→ Work order
Lines from the material below that hold the string "RFID" are what is needed; copy each of them.
+---+
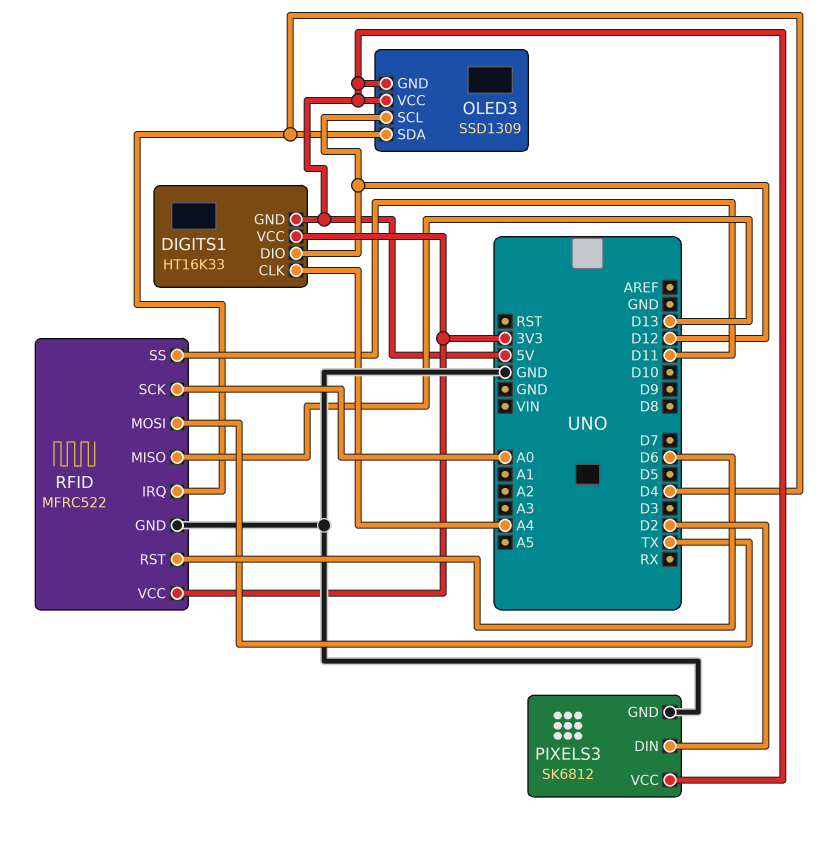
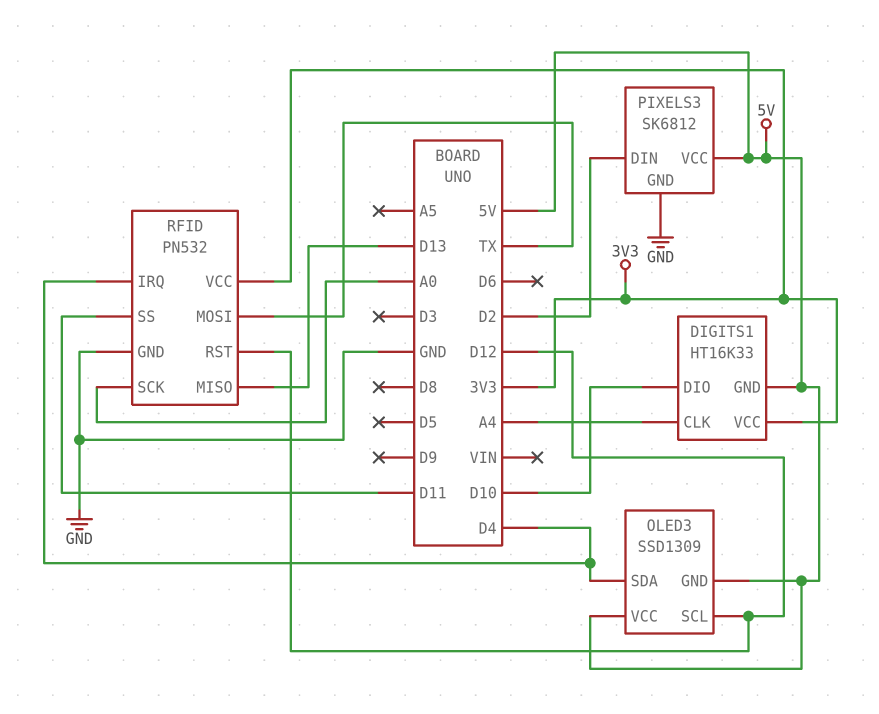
DIGITS1 pin DIO: D12 -> D10
RFID: MFRC522 -> PN532
RFID pin RST: D6 -> D12

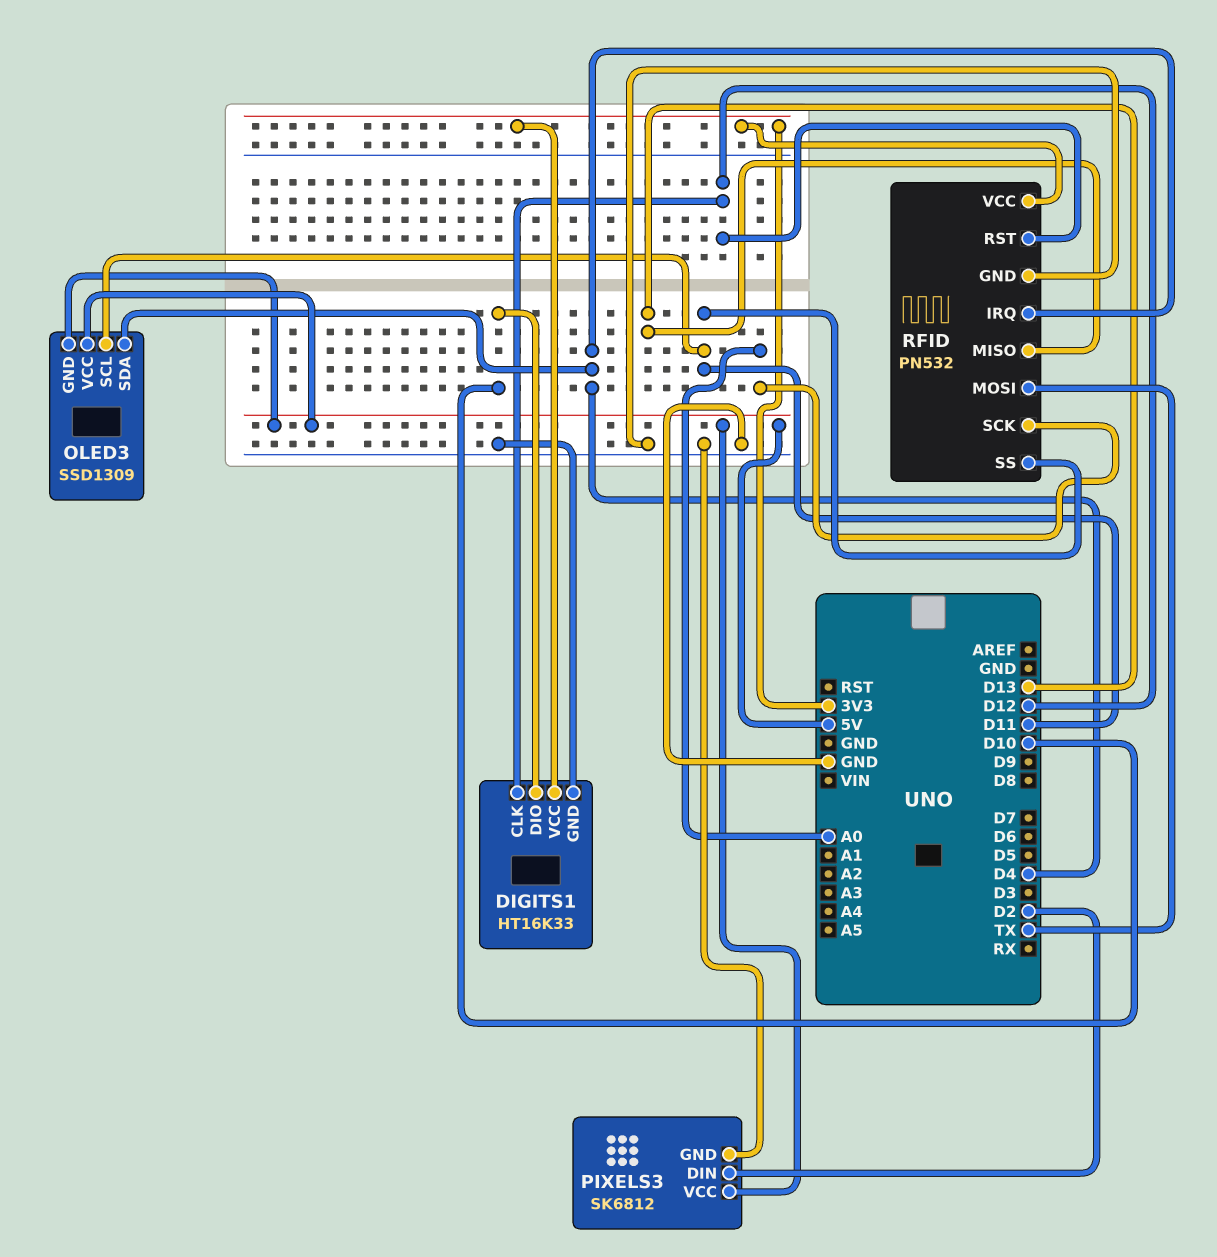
DIGITS1 pin CLK: A4 -> D12
DIGITS1 pin GND: 5V -> GND
OLED3 pin SCL: D12 -> D11

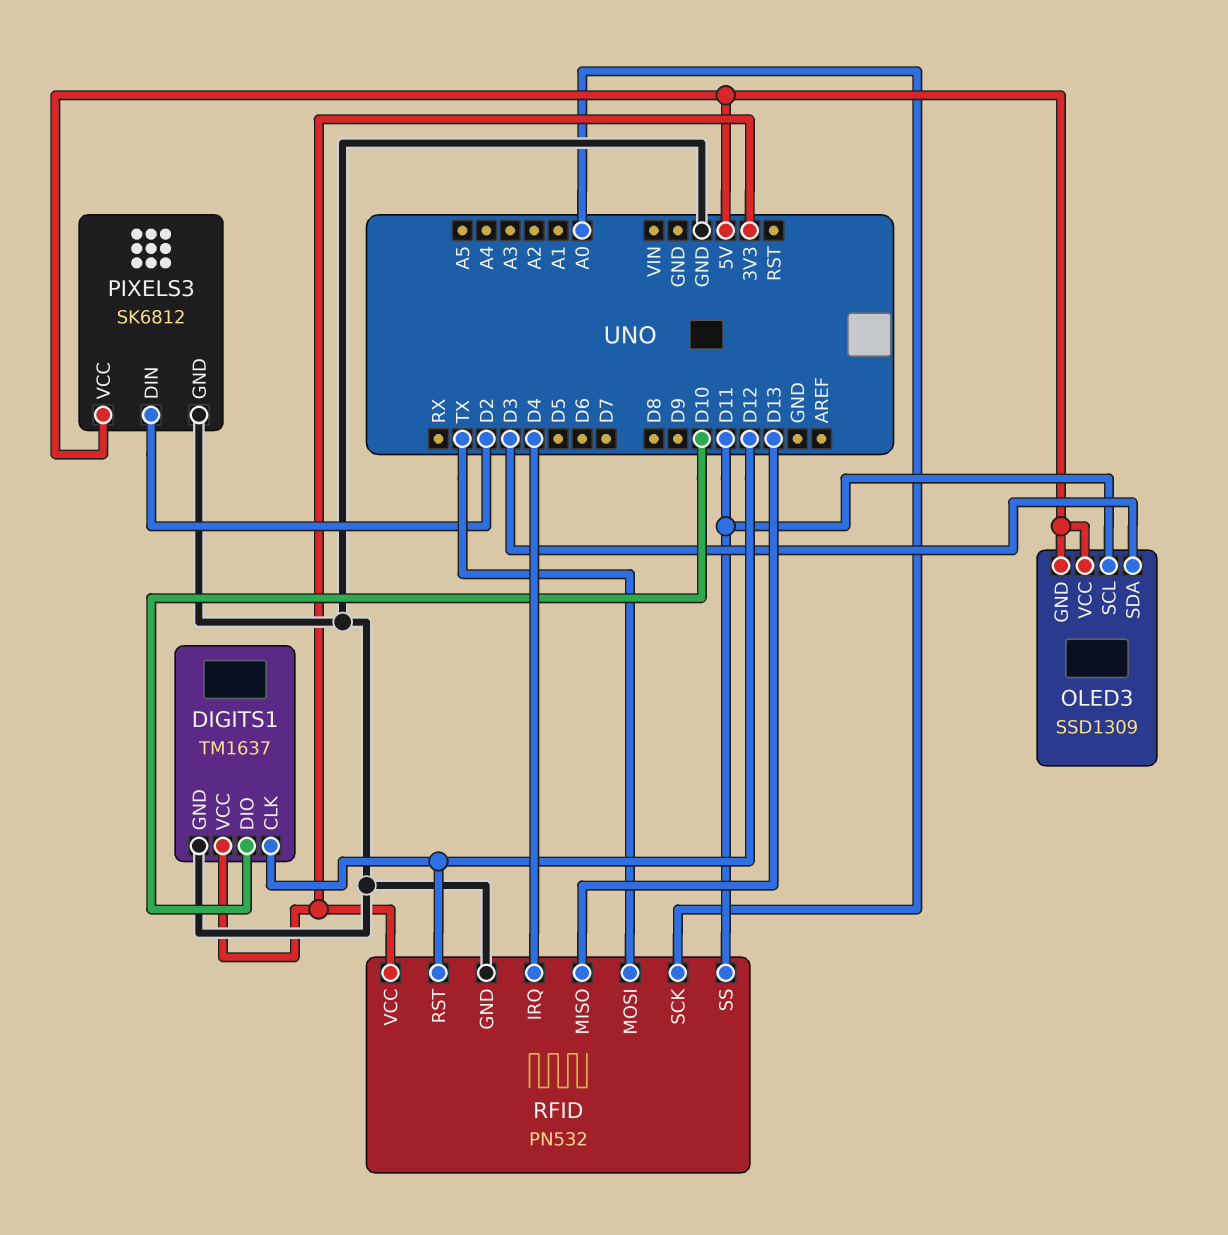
DIGITS1: HT16K33 -> TM1637
OLED3 pin SDA: D4 -> D3

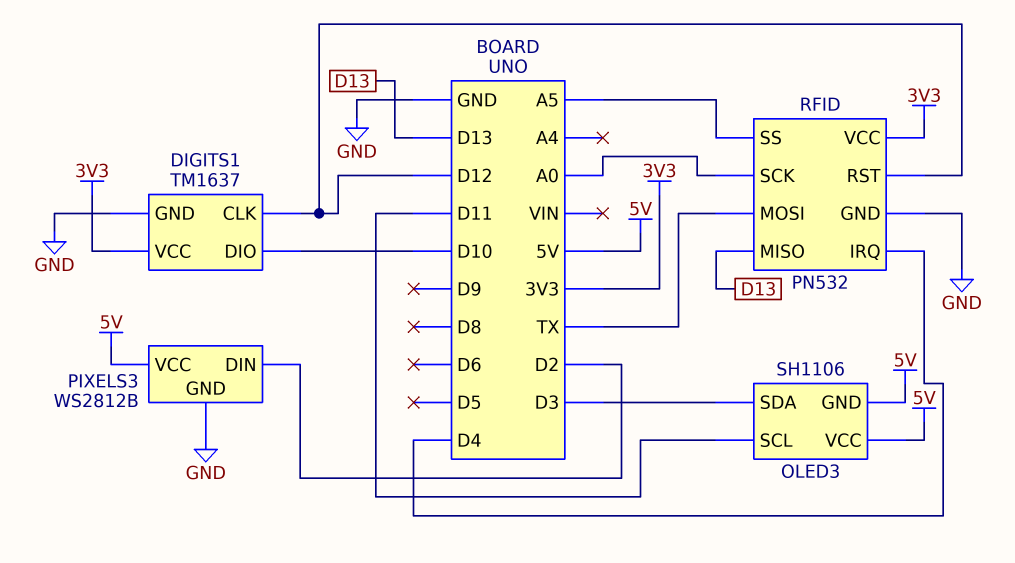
OLED3: SSD1309 -> SH1106
PIXELS3: SK6812 -> WS2812B
RFID pin SS: D11 -> A5

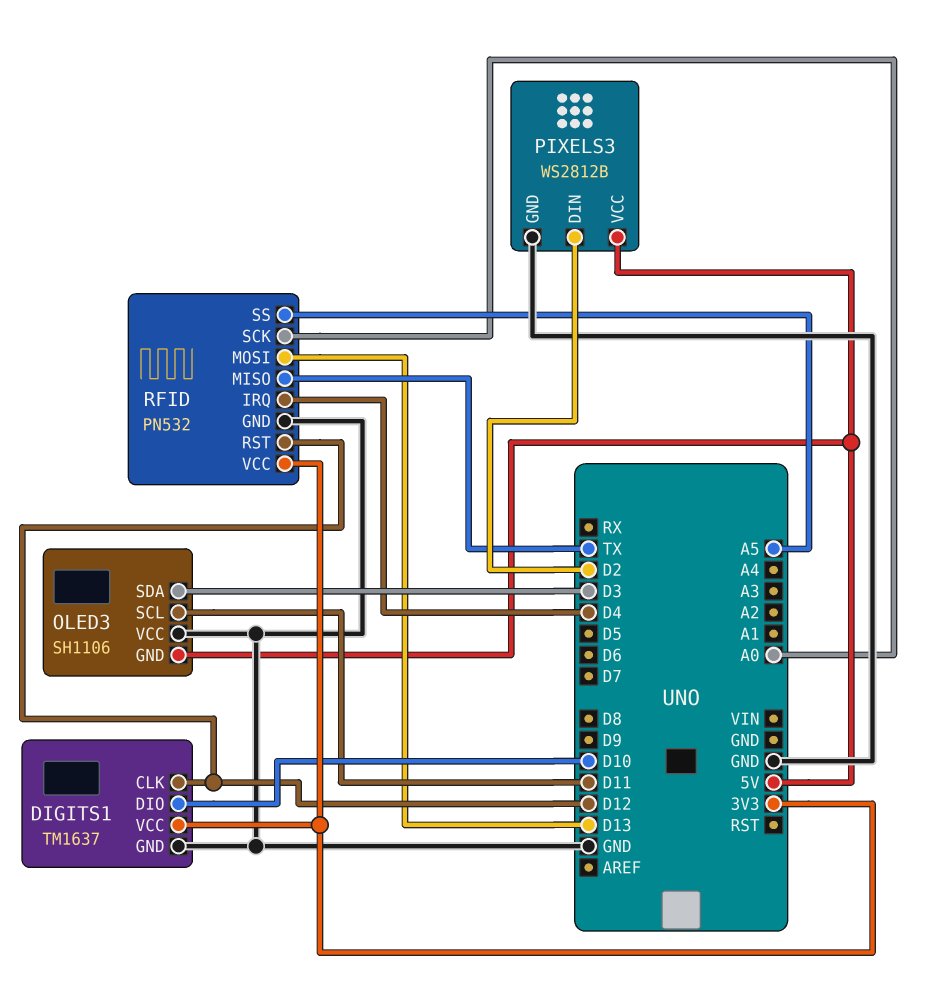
OLED3 pin VCC: 5V -> GND
RFID pin MISO: D13 -> TX
RFID pin MOSI: TX -> D13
+---+
→ Answer for the task
RFID: MFRC522 -> PN532
RFID pin RST: D6 -> D12
RFID pin SS: D11 -> A5
RFID pin MISO: D13 -> TX
RFID pin MOSI: TX -> D13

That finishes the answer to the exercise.